## TO DO
Your answer must consist of the records exactly as given, with no pictures included.

## GIVEN INFORMATION

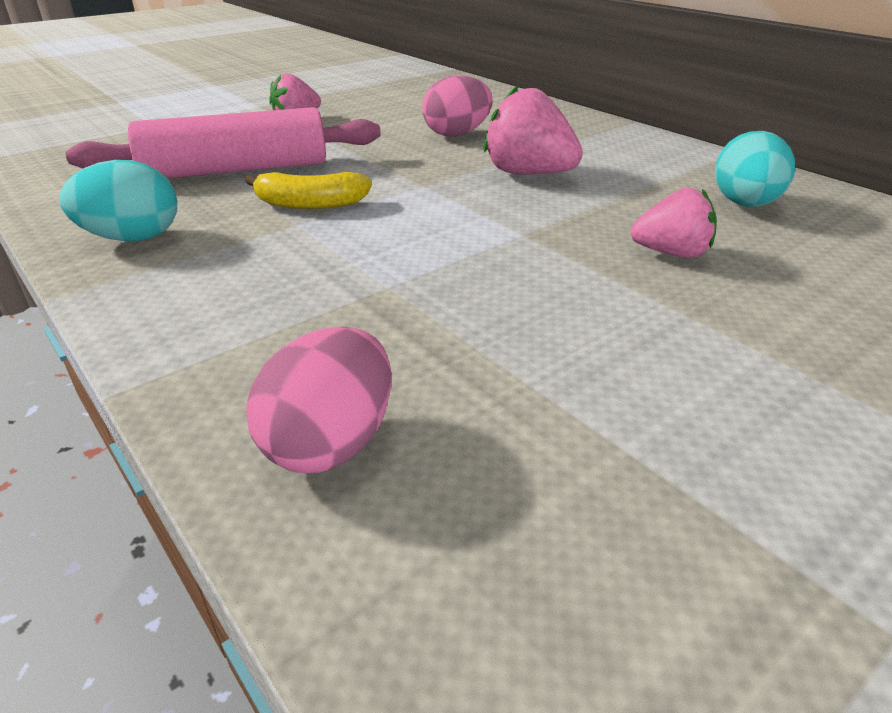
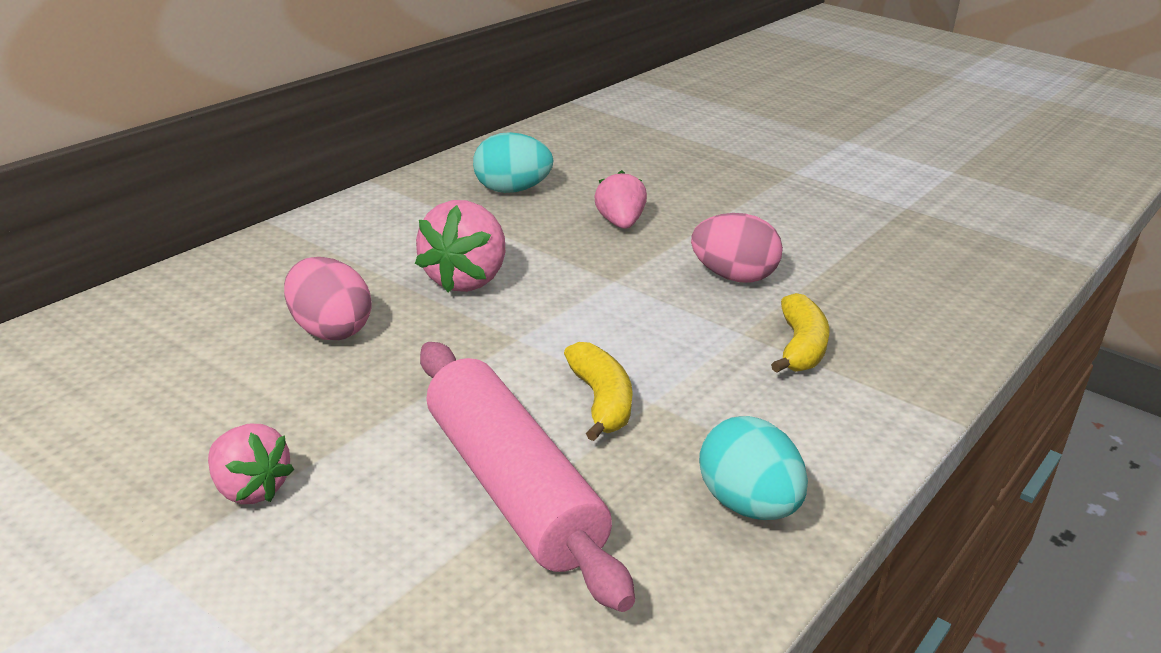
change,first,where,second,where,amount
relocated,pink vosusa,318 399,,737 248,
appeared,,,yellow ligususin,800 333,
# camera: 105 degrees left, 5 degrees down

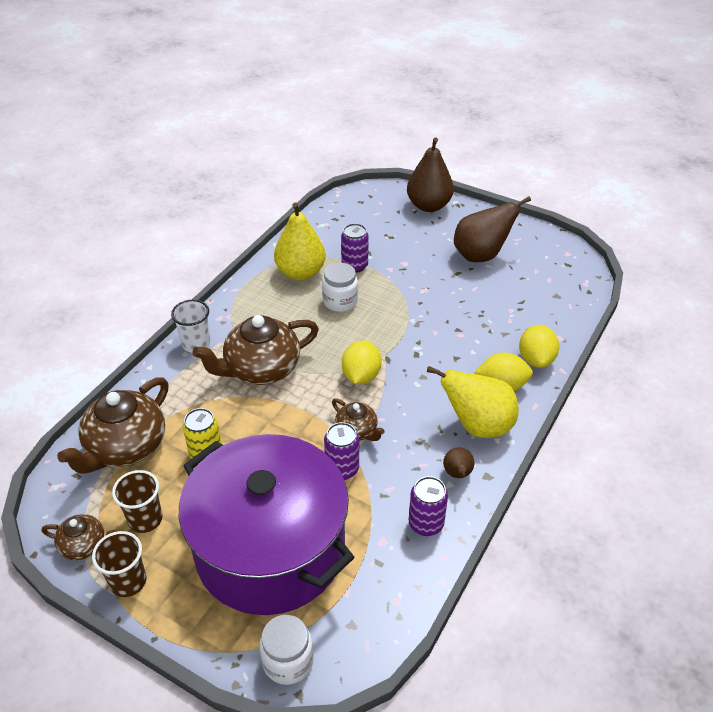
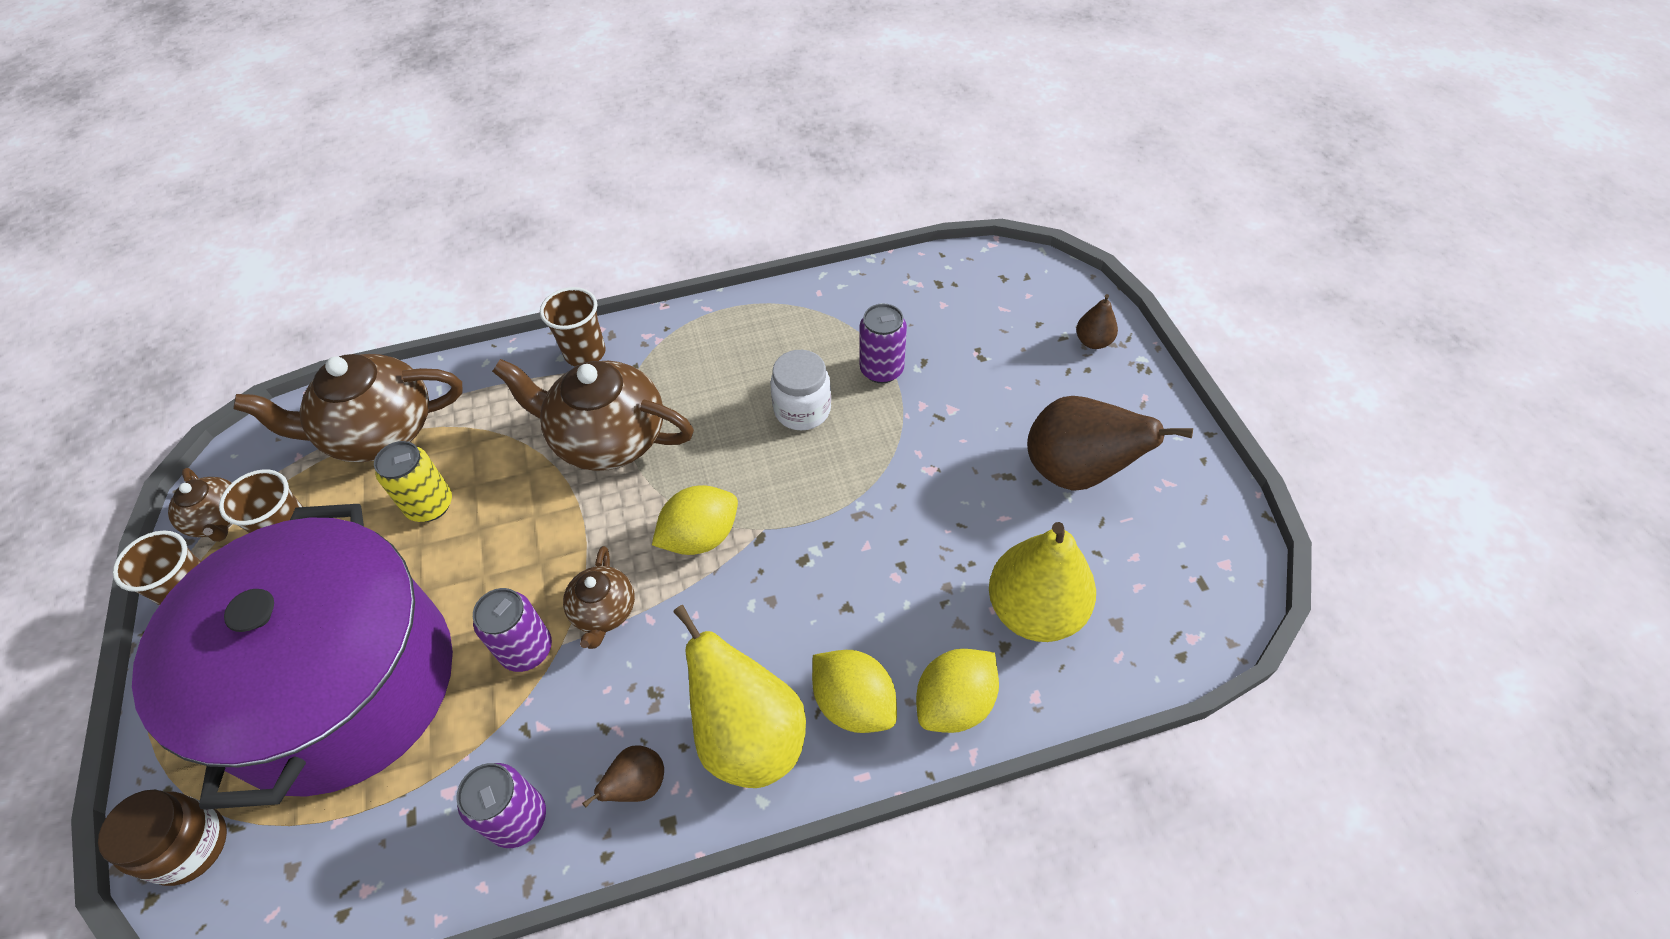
change,first,where,second,where,amount
size,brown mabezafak,430 174,,1097 321,x0.48
relocated,yellow mabezafak,300 241,,1042 582,
colour,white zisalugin,190 326,brown zisalugin,573 326,
colour,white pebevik,287 650,brown pebevik,162 838,
# camera: 45 degrees right, 10 degrees up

## ANSWER TO THIS TASK
change,first,where,second,where,amount
relocated,pink vosusa,318 399,,737 248,
appeared,,,yellow ligususin,800 333,
# camera: 105 degrees left, 5 degrees down

change,first,where,second,where,amount
size,brown mabezafak,430 174,,1097 321,x0.48
relocated,yellow mabezafak,300 241,,1042 582,
colour,white zisalugin,190 326,brown zisalugin,573 326,
colour,white pebevik,287 650,brown pebevik,162 838,
# camera: 45 degrees right, 10 degrees up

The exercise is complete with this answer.